* [DATA EXTRACT]:
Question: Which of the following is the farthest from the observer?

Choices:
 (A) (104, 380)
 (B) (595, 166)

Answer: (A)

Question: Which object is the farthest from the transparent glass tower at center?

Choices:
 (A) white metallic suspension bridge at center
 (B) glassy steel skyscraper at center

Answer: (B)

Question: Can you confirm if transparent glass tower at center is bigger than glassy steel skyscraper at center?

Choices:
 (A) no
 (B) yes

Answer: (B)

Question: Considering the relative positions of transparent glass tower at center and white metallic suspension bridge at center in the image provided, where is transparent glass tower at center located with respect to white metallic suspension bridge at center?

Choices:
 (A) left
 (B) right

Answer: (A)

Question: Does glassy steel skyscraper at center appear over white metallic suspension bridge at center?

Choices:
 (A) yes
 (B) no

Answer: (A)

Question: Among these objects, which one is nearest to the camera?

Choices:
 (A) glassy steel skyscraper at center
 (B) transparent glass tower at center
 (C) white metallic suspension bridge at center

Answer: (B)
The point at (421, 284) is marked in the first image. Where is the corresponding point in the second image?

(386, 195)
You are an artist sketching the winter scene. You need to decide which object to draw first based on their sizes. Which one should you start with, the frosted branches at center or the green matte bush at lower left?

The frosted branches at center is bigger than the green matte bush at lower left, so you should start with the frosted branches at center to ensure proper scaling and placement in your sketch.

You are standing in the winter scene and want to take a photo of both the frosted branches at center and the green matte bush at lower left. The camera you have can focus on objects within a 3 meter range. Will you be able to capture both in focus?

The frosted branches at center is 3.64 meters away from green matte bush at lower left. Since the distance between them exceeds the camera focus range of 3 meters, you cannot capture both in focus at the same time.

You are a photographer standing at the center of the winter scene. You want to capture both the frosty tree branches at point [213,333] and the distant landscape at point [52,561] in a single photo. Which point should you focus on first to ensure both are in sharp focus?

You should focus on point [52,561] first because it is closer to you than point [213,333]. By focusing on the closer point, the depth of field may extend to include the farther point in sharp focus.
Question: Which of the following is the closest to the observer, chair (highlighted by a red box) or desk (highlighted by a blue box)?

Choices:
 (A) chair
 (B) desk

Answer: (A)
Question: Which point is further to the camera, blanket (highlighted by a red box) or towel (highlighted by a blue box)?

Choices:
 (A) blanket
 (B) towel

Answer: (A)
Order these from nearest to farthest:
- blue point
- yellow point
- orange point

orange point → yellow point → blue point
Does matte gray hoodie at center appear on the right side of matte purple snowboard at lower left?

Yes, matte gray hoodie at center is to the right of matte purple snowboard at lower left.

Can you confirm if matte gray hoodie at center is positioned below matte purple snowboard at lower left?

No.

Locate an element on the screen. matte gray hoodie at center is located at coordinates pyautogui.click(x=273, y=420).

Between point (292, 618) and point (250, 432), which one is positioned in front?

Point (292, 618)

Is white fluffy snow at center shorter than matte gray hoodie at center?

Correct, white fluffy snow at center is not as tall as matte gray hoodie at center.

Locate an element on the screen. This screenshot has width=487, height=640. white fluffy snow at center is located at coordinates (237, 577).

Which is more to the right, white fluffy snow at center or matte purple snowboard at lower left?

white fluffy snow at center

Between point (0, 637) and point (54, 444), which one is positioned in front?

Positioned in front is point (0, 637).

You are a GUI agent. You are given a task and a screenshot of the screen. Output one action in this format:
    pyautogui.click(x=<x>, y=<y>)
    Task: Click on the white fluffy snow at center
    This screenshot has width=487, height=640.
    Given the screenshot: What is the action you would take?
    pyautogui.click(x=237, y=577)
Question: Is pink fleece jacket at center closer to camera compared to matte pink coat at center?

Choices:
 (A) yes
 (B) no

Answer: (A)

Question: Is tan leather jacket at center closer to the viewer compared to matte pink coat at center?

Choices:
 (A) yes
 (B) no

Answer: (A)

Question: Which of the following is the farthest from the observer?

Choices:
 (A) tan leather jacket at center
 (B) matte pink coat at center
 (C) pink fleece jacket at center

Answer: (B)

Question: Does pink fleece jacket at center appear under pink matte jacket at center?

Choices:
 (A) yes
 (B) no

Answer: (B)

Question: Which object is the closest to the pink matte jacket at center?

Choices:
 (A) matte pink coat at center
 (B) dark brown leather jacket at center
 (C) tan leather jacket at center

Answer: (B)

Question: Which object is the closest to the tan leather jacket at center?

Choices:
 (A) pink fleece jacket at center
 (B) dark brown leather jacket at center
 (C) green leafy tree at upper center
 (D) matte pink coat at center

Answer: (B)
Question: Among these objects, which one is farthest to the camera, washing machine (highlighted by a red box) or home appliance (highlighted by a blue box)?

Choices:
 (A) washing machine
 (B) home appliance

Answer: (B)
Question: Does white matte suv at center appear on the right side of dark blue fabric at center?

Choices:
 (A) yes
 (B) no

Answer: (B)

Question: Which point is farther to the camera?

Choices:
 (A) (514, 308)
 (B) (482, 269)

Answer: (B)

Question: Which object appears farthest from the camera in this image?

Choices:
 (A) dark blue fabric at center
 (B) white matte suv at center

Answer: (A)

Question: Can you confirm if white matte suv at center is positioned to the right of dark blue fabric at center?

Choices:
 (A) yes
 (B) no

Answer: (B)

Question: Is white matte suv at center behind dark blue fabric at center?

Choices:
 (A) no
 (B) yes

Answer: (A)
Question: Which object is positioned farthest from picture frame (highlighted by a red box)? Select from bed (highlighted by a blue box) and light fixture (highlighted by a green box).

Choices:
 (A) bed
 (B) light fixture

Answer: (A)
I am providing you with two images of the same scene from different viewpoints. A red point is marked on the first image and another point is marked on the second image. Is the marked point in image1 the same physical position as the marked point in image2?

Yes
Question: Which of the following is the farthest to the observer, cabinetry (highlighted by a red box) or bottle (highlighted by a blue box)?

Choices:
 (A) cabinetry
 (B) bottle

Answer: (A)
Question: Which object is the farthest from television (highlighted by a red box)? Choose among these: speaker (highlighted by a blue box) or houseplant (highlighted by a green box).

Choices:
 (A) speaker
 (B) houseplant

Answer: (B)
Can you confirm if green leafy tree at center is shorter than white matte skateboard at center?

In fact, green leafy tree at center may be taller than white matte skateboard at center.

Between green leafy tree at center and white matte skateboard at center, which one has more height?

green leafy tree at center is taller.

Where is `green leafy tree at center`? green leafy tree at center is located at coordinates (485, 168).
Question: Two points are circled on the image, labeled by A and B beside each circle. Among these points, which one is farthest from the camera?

* [EXERCISE REQUIREMENTS]: Reproduce every one of the rows above word for word, from the first to the last.

* [WRITTEN REPLY]:
Question: Which of the following is the farthest from the observer?

Choices:
 (A) (104, 380)
 (B) (595, 166)

Answer: (A)

Question: Which object is the farthest from the transparent glass tower at center?

Choices:
 (A) white metallic suspension bridge at center
 (B) glassy steel skyscraper at center

Answer: (B)

Question: Can you confirm if transparent glass tower at center is bigger than glassy steel skyscraper at center?

Choices:
 (A) no
 (B) yes

Answer: (B)

Question: Considering the relative positions of transparent glass tower at center and white metallic suspension bridge at center in the image provided, where is transparent glass tower at center located with respect to white metallic suspension bridge at center?

Choices:
 (A) left
 (B) right

Answer: (A)

Question: Does glassy steel skyscraper at center appear over white metallic suspension bridge at center?

Choices:
 (A) yes
 (B) no

Answer: (A)

Question: Among these objects, which one is nearest to the camera?

Choices:
 (A) glassy steel skyscraper at center
 (B) transparent glass tower at center
 (C) white metallic suspension bridge at center

Answer: (B)
The point at (421, 284) is marked in the first image. Where is the corresponding point in the second image?

(386, 195)
You are an artist sketching the winter scene. You need to decide which object to draw first based on their sizes. Which one should you start with, the frosted branches at center or the green matte bush at lower left?

The frosted branches at center is bigger than the green matte bush at lower left, so you should start with the frosted branches at center to ensure proper scaling and placement in your sketch.

You are standing in the winter scene and want to take a photo of both the frosted branches at center and the green matte bush at lower left. The camera you have can focus on objects within a 3 meter range. Will you be able to capture both in focus?

The frosted branches at center is 3.64 meters away from green matte bush at lower left. Since the distance between them exceeds the camera focus range of 3 meters, you cannot capture both in focus at the same time.

You are a photographer standing at the center of the winter scene. You want to capture both the frosty tree branches at point [213,333] and the distant landscape at point [52,561] in a single photo. Which point should you focus on first to ensure both are in sharp focus?

You should focus on point [52,561] first because it is closer to you than point [213,333]. By focusing on the closer point, the depth of field may extend to include the farther point in sharp focus.
Question: Which of the following is the closest to the observer, chair (highlighted by a red box) or desk (highlighted by a blue box)?

Choices:
 (A) chair
 (B) desk

Answer: (A)
Question: Which point is further to the camera, blanket (highlighted by a red box) or towel (highlighted by a blue box)?

Choices:
 (A) blanket
 (B) towel

Answer: (A)
Order these from nearest to farthest:
- blue point
- yellow point
- orange point

orange point → yellow point → blue point
Does matte gray hoodie at center appear on the right side of matte purple snowboard at lower left?

Yes, matte gray hoodie at center is to the right of matte purple snowboard at lower left.

Can you confirm if matte gray hoodie at center is positioned below matte purple snowboard at lower left?

No.

Locate an element on the screen. matte gray hoodie at center is located at coordinates pyautogui.click(x=273, y=420).

Between point (292, 618) and point (250, 432), which one is positioned in front?

Point (292, 618)

Is white fluffy snow at center shorter than matte gray hoodie at center?

Correct, white fluffy snow at center is not as tall as matte gray hoodie at center.

Locate an element on the screen. This screenshot has width=487, height=640. white fluffy snow at center is located at coordinates (237, 577).

Which is more to the right, white fluffy snow at center or matte purple snowboard at lower left?

white fluffy snow at center

Between point (0, 637) and point (54, 444), which one is positioned in front?

Positioned in front is point (0, 637).

You are a GUI agent. You are given a task and a screenshot of the screen. Output one action in this format:
    pyautogui.click(x=<x>, y=<y>)
    Task: Click on the white fluffy snow at center
    This screenshot has width=487, height=640.
    Given the screenshot: What is the action you would take?
    pyautogui.click(x=237, y=577)
Question: Is pink fleece jacket at center closer to camera compared to matte pink coat at center?

Choices:
 (A) yes
 (B) no

Answer: (A)

Question: Is tan leather jacket at center closer to the viewer compared to matte pink coat at center?

Choices:
 (A) yes
 (B) no

Answer: (A)

Question: Which of the following is the farthest from the observer?

Choices:
 (A) tan leather jacket at center
 (B) matte pink coat at center
 (C) pink fleece jacket at center

Answer: (B)

Question: Does pink fleece jacket at center appear under pink matte jacket at center?

Choices:
 (A) yes
 (B) no

Answer: (B)

Question: Which object is the closest to the pink matte jacket at center?

Choices:
 (A) matte pink coat at center
 (B) dark brown leather jacket at center
 (C) tan leather jacket at center

Answer: (B)

Question: Which object is the closest to the tan leather jacket at center?

Choices:
 (A) pink fleece jacket at center
 (B) dark brown leather jacket at center
 (C) green leafy tree at upper center
 (D) matte pink coat at center

Answer: (B)
Question: Among these objects, which one is farthest to the camera, washing machine (highlighted by a red box) or home appliance (highlighted by a blue box)?

Choices:
 (A) washing machine
 (B) home appliance

Answer: (B)
Question: Does white matte suv at center appear on the right side of dark blue fabric at center?

Choices:
 (A) yes
 (B) no

Answer: (B)

Question: Which point is farther to the camera?

Choices:
 (A) (514, 308)
 (B) (482, 269)

Answer: (B)

Question: Which object appears farthest from the camera in this image?

Choices:
 (A) dark blue fabric at center
 (B) white matte suv at center

Answer: (A)

Question: Can you confirm if white matte suv at center is positioned to the right of dark blue fabric at center?

Choices:
 (A) yes
 (B) no

Answer: (B)

Question: Is white matte suv at center behind dark blue fabric at center?

Choices:
 (A) no
 (B) yes

Answer: (A)
Question: Which object is positioned farthest from picture frame (highlighted by a red box)? Select from bed (highlighted by a blue box) and light fixture (highlighted by a green box).

Choices:
 (A) bed
 (B) light fixture

Answer: (A)
I am providing you with two images of the same scene from different viewpoints. A red point is marked on the first image and another point is marked on the second image. Is the marked point in image1 the same physical position as the marked point in image2?

Yes
Question: Which of the following is the farthest to the observer, cabinetry (highlighted by a red box) or bottle (highlighted by a blue box)?

Choices:
 (A) cabinetry
 (B) bottle

Answer: (A)
Question: Which object is the farthest from television (highlighted by a red box)? Choose among these: speaker (highlighted by a blue box) or houseplant (highlighted by a green box).

Choices:
 (A) speaker
 (B) houseplant

Answer: (B)
Can you confirm if green leafy tree at center is shorter than white matte skateboard at center?

In fact, green leafy tree at center may be taller than white matte skateboard at center.

Between green leafy tree at center and white matte skateboard at center, which one has more height?

green leafy tree at center is taller.

Where is `green leafy tree at center`? green leafy tree at center is located at coordinates (485, 168).
Question: Two points are circled on the image, labeled by A and B beside each circle. Among these points, which one is farthest from the camera?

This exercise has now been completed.